**EXERCISE AIM:** Retype the entries exactly; omit all pictures.
(DATA PROVIDED)
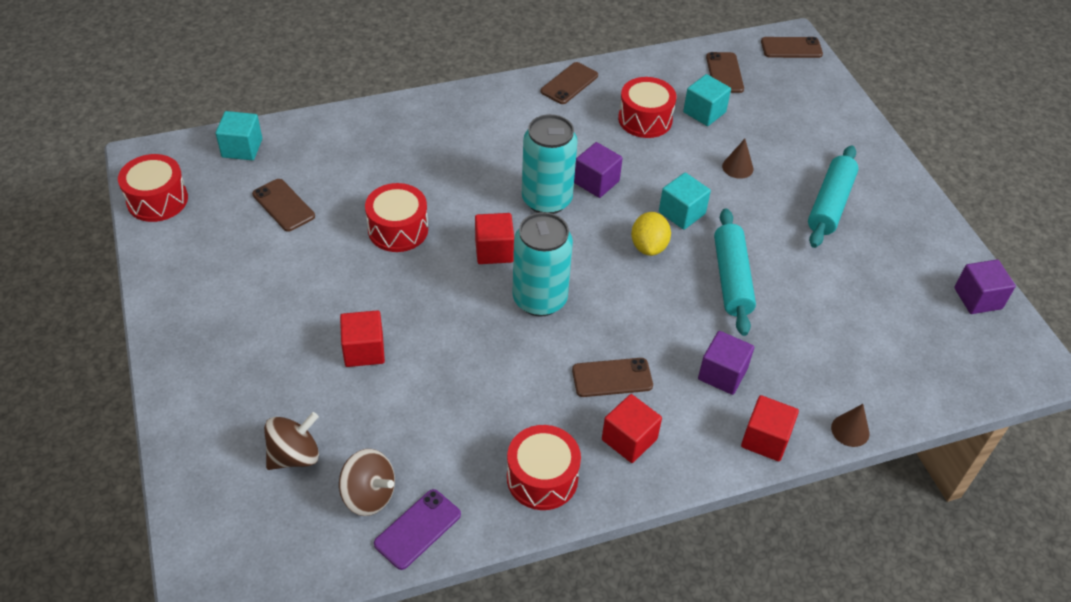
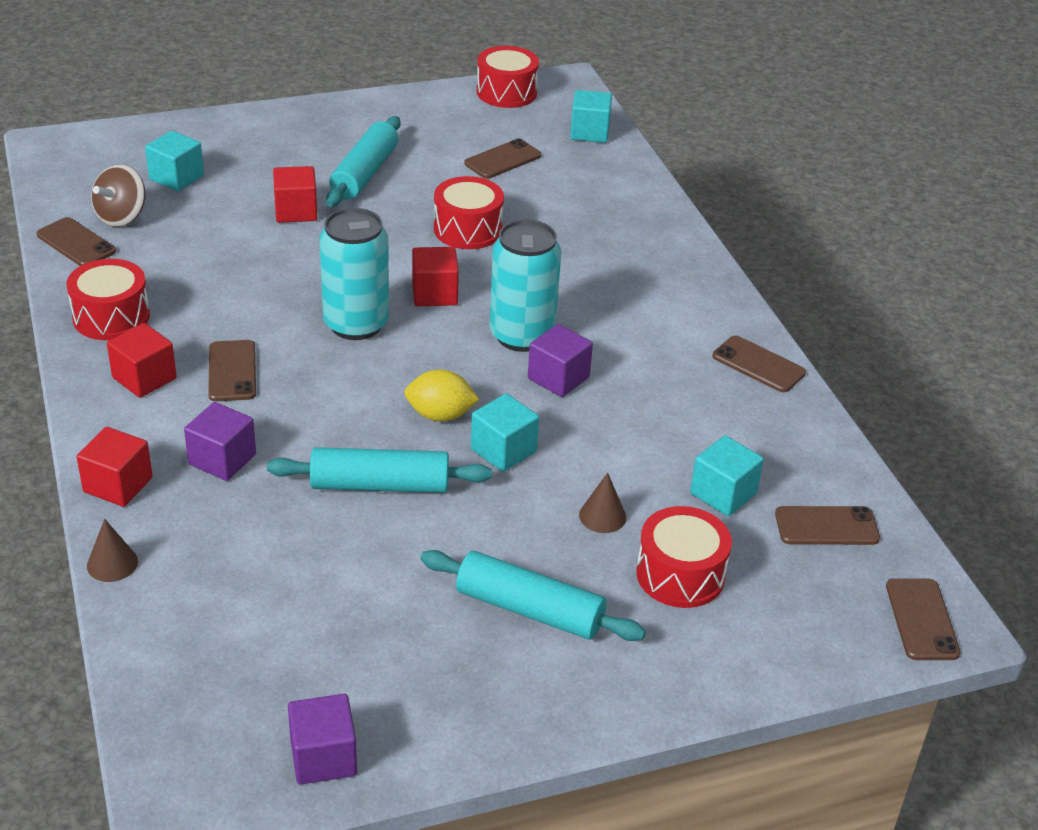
camera: 90 degrees right, 10 degrees down
(294, 455) = (176, 178): brown spinning top -> turquoise cube
(299, 302) = (365, 173): none -> turquoise rolling pin
(417, 529) = (76, 243): purple phone -> brown phone
(645, 119) = (694, 431): red drum -> red drum (680, 575)

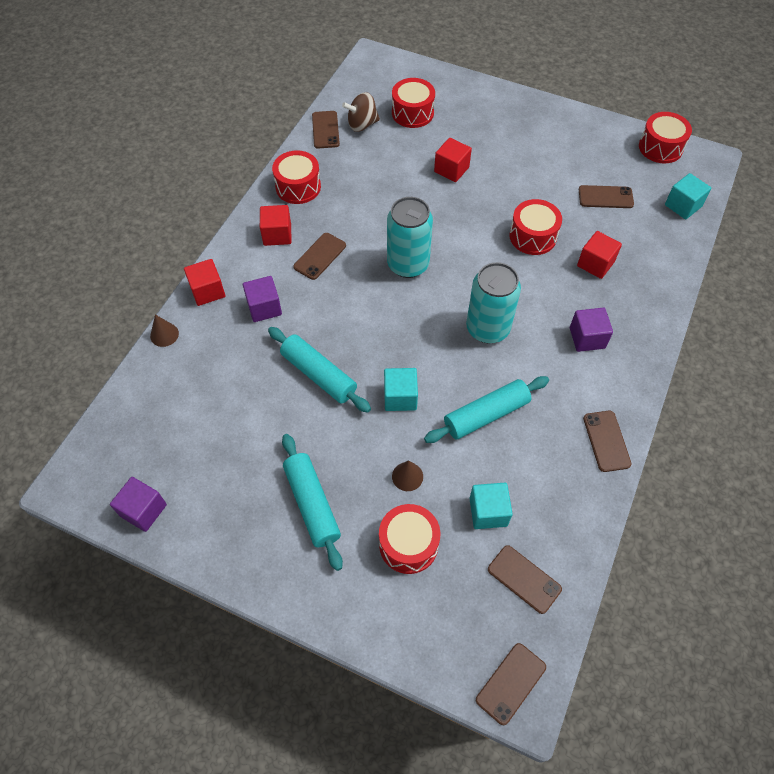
camera: 45 degrees right, 20 degrees up
(176, 178) = (412, 113): turquoise cube -> red drum
(365, 173) = (514, 163): turquoise rolling pin -> turquoise rolling pin (486, 415)
(434, 294) = (469, 270): red cube -> red cube (595, 264)
(440, 415) = (391, 352): yellow lemon -> none
(558, 378) = (478, 370): purple cube -> purple cube (587, 338)

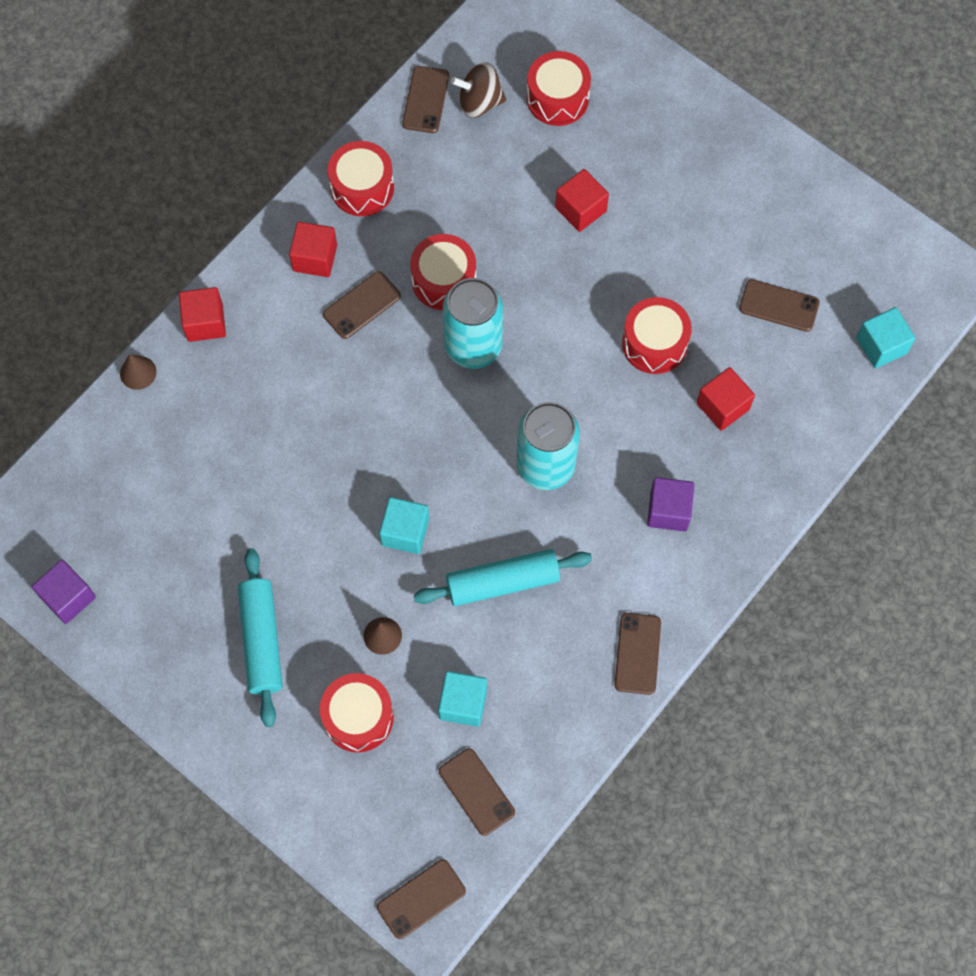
camera: 15 degrees right, 10 degrees up
(264, 307) = (271, 364): purple cube -> none
(319, 375) = (314, 476): turquoise rolling pin -> none
(660, 147) = (892, 242): red drum -> red drum (444, 280)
(End DATA PROVIDED)
**COMPLETED EXERCISE:**
camera: 90 degrees right, 10 degrees down
(294, 455) = (176, 178): brown spinning top -> turquoise cube
(299, 302) = (365, 173): none -> turquoise rolling pin
(417, 529) = (76, 243): purple phone -> brown phone
(645, 119) = (694, 431): red drum -> red drum (680, 575)

camera: 45 degrees right, 20 degrees up
(176, 178) = (412, 113): turquoise cube -> red drum
(365, 173) = (514, 163): turquoise rolling pin -> turquoise rolling pin (486, 415)
(434, 294) = (469, 270): red cube -> red cube (595, 264)
(440, 415) = (391, 352): yellow lemon -> none
(558, 378) = (478, 370): purple cube -> purple cube (587, 338)

camera: 15 degrees right, 10 degrees up
(264, 307) = (271, 364): purple cube -> none
(319, 375) = (314, 476): turquoise rolling pin -> none
(660, 147) = (892, 242): red drum -> red drum (444, 280)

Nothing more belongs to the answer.